> _Work instruction_:
Exactly the lines below starting at the line with "J1 pin 3: N_12 -> N_8" and ending at the line with "R5: 36k (+5V, N_5) -> none" are wanted, with both ends included. Leave out the pictures and add no other lines.

Modification records

----------

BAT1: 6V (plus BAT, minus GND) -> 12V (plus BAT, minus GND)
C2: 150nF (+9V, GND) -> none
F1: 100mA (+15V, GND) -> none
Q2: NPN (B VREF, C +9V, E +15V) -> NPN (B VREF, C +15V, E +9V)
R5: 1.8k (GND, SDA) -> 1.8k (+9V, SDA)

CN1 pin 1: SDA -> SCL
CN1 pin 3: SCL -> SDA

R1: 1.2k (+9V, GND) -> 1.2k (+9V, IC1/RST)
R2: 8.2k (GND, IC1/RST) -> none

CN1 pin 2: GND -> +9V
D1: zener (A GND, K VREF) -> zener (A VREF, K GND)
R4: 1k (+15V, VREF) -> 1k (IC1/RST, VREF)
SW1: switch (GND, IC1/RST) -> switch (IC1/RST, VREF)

----------

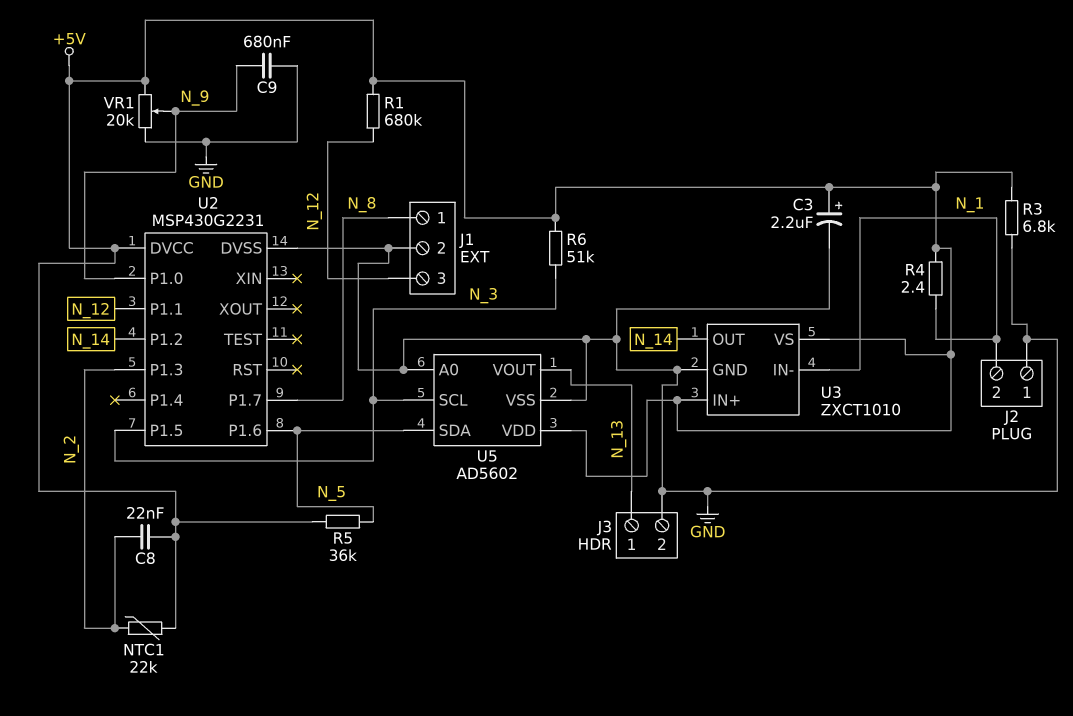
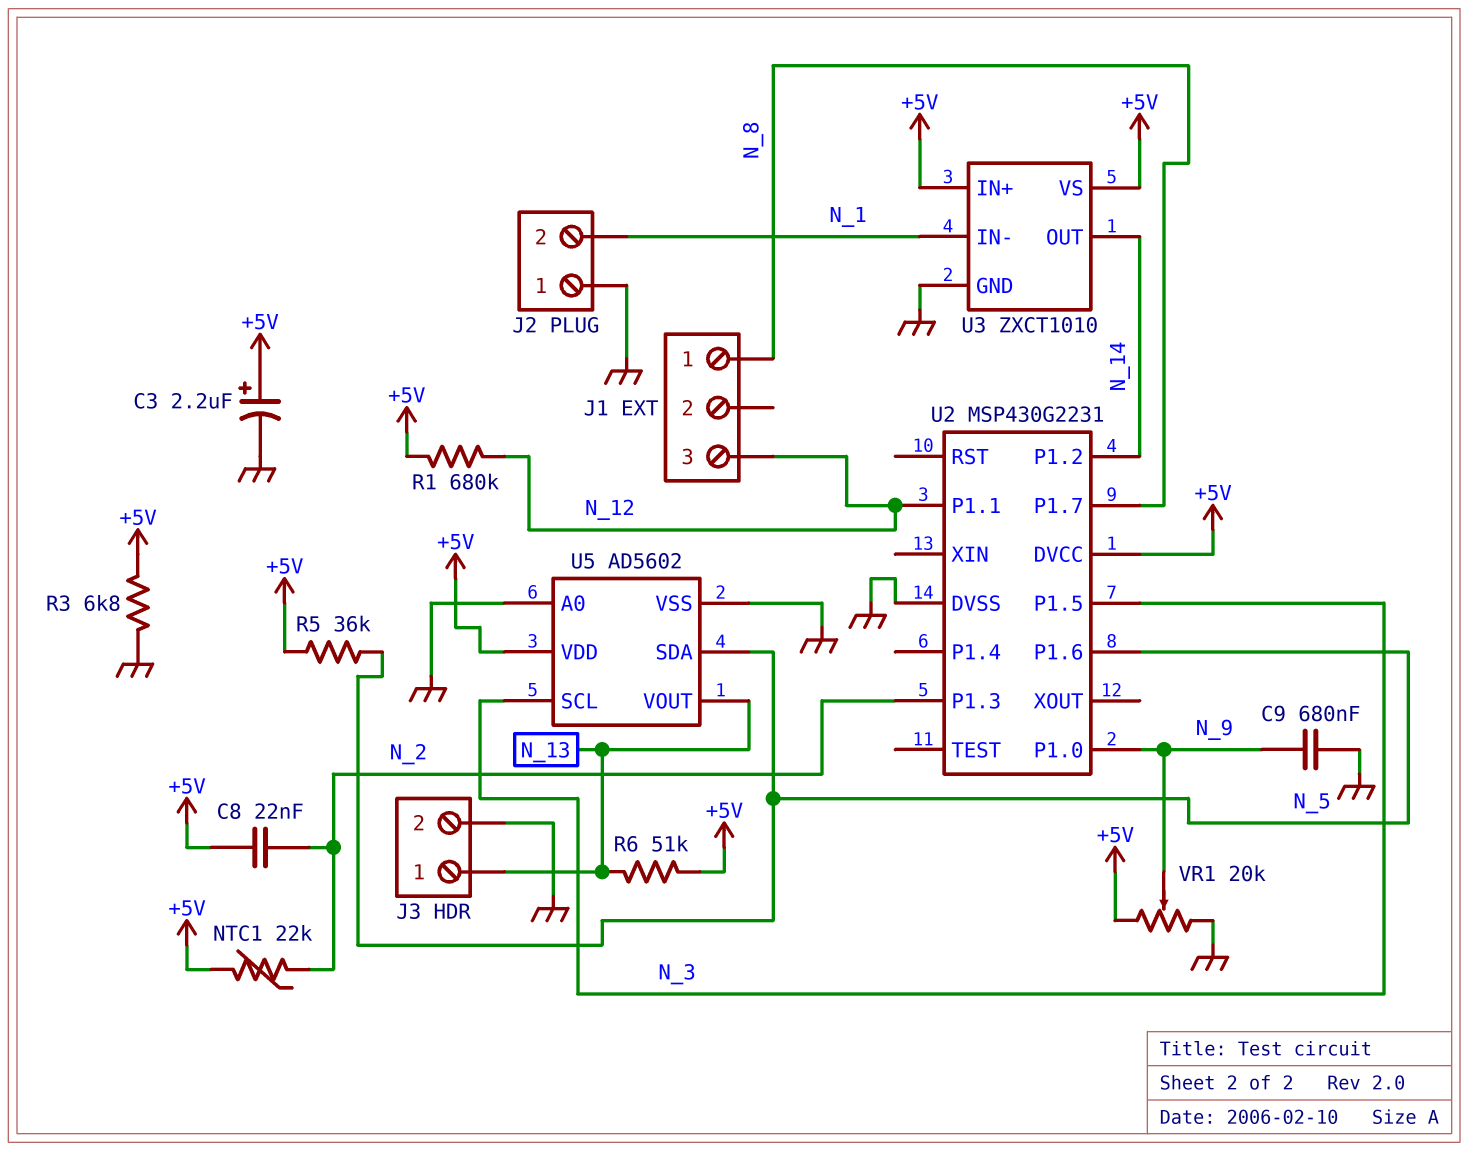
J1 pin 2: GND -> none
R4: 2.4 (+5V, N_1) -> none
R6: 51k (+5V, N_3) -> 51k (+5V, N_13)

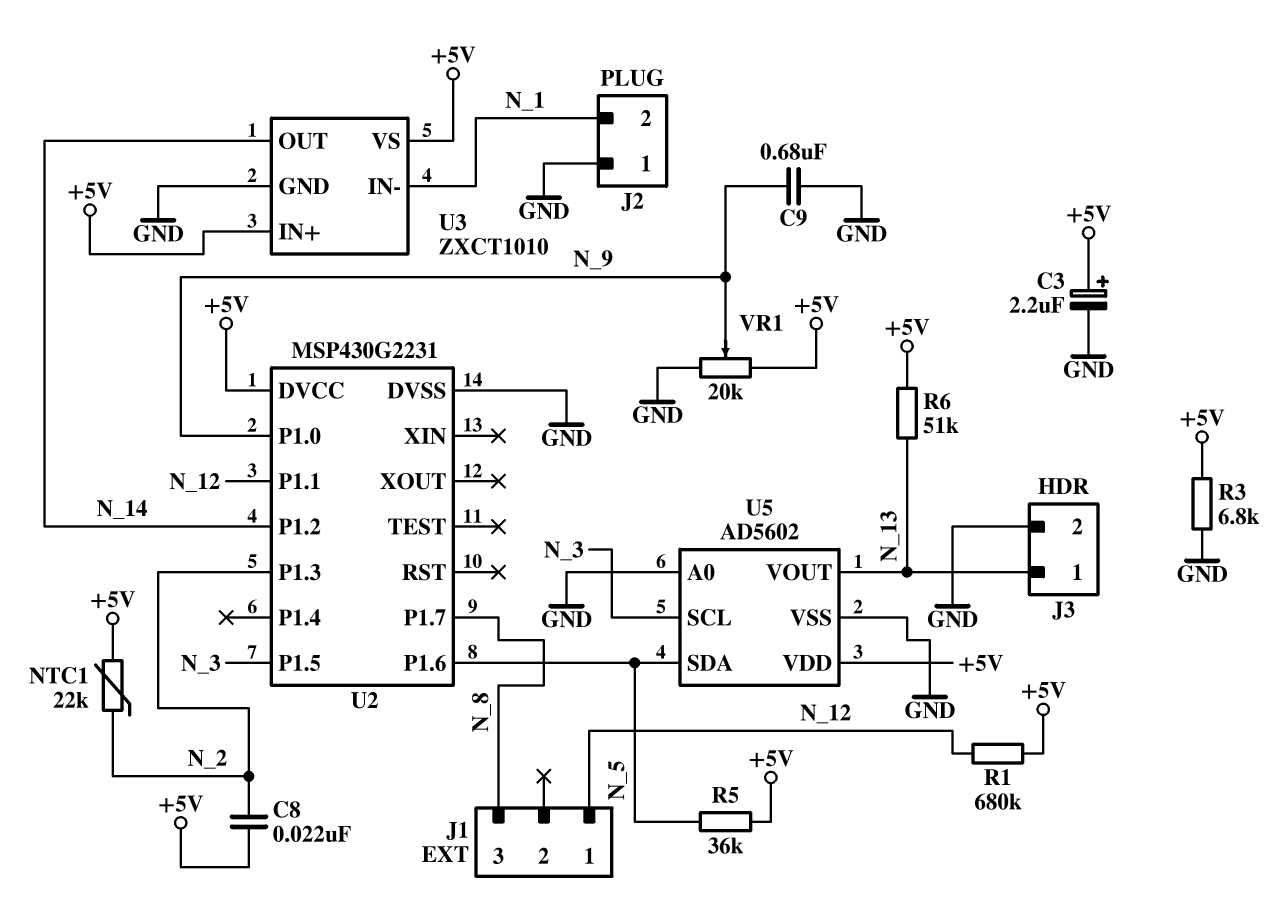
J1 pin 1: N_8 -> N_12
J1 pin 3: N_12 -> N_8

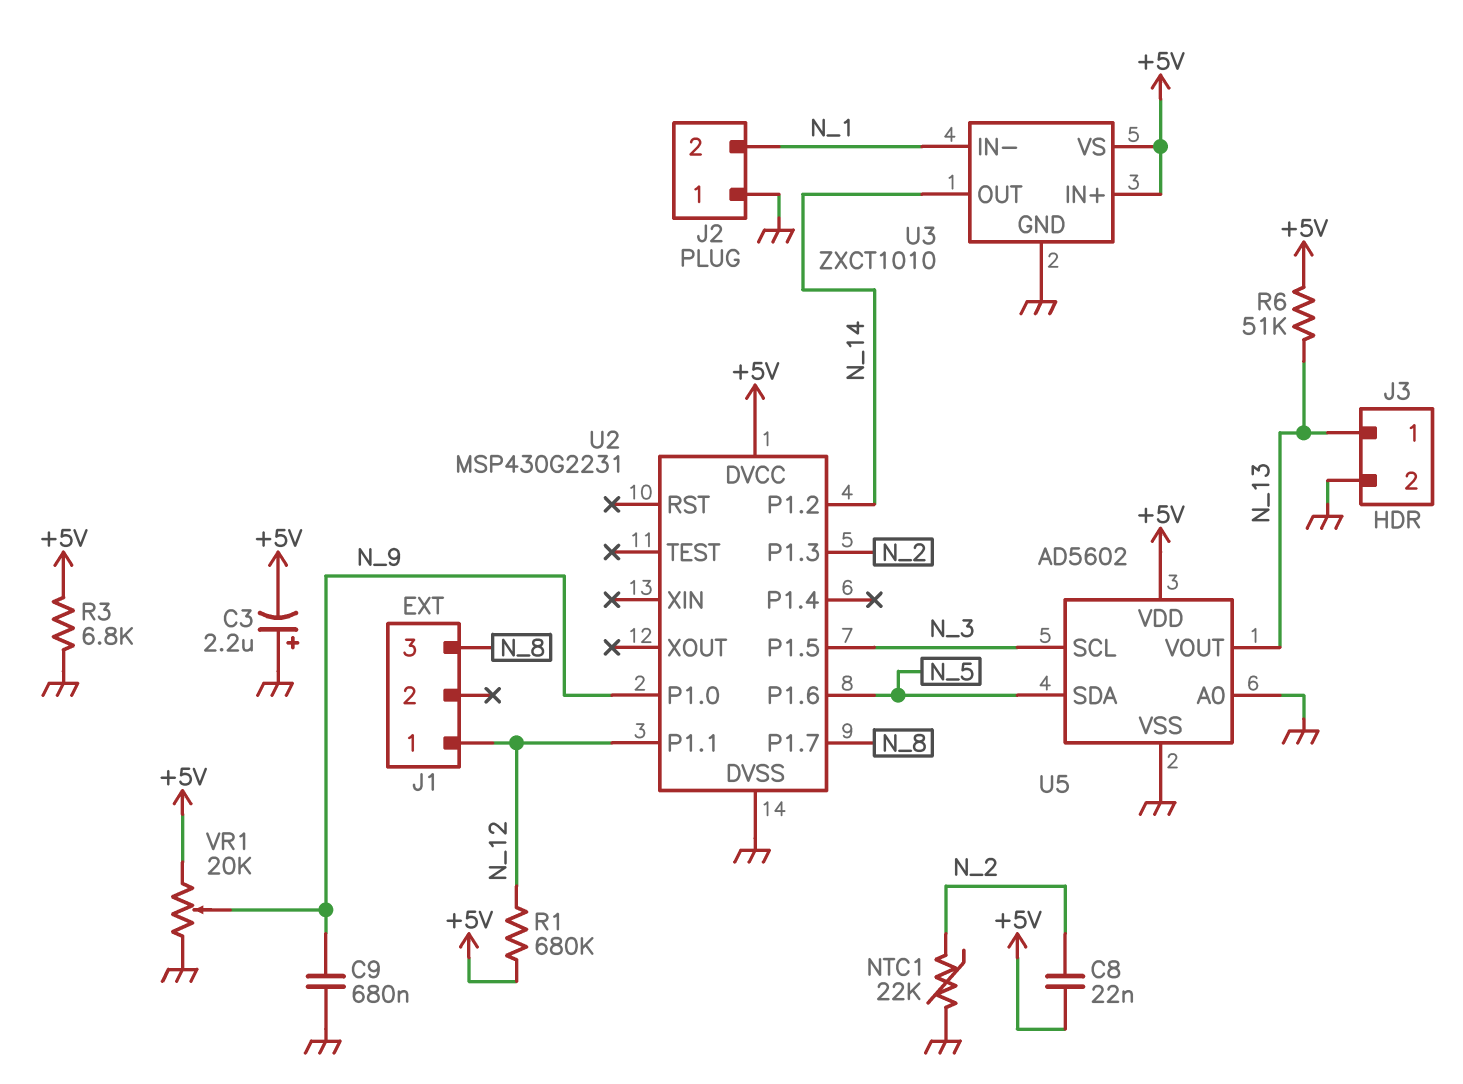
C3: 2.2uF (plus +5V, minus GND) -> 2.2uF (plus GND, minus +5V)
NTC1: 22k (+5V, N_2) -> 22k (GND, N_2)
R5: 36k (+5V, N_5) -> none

----------

> _Answer box_:
J1 pin 3: N_12 -> N_8

C3: 2.2uF (plus +5V, minus GND) -> 2.2uF (plus GND, minus +5V)
NTC1: 22k (+5V, N_2) -> 22k (GND, N_2)
R5: 36k (+5V, N_5) -> none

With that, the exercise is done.